Task inputs section start
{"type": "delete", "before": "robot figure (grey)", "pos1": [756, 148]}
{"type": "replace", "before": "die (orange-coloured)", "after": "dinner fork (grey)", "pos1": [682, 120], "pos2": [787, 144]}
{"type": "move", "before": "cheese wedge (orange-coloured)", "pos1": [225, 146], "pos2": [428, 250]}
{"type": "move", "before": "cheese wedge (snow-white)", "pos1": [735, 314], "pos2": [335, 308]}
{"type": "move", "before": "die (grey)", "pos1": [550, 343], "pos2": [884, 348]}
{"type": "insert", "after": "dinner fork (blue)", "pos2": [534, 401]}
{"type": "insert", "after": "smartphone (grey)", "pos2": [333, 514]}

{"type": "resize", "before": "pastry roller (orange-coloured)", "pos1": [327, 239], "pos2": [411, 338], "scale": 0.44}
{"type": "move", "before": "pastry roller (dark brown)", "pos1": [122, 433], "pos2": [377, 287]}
Task inputs section end
Task inputs section start
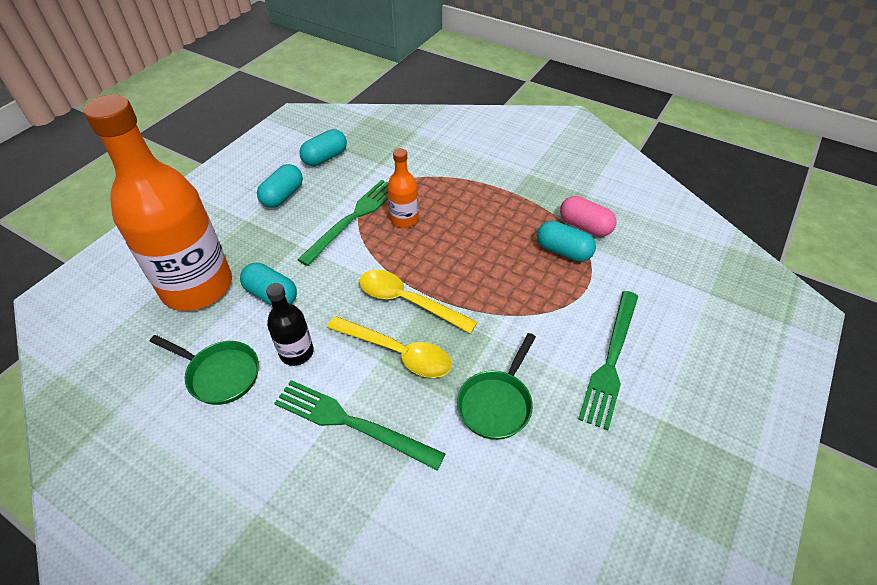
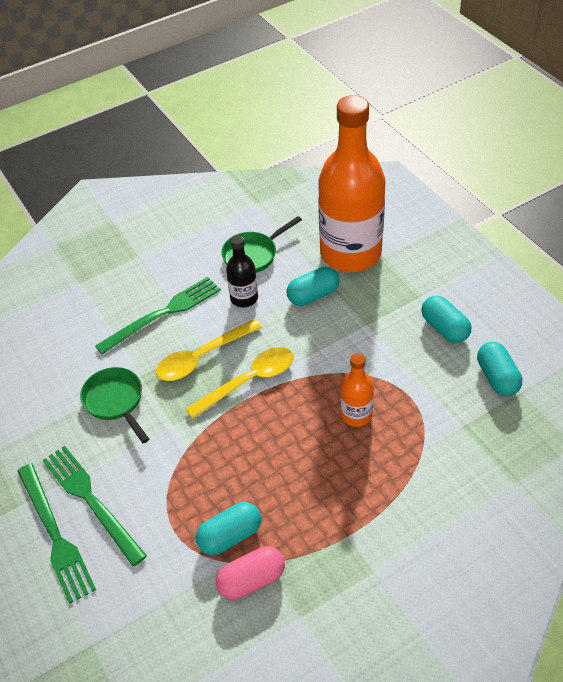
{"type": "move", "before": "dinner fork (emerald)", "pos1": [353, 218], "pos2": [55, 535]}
Task inputs section end
**Task to carry out**
Scan the lines above for the word "cheese". Return each one that has it.

**Finished exercise**
{"type": "move", "before": "cheese wedge (orange-coloured)", "pos1": [225, 146], "pos2": [428, 250]}
{"type": "move", "before": "cheese wedge (snow-white)", "pos1": [735, 314], "pos2": [335, 308]}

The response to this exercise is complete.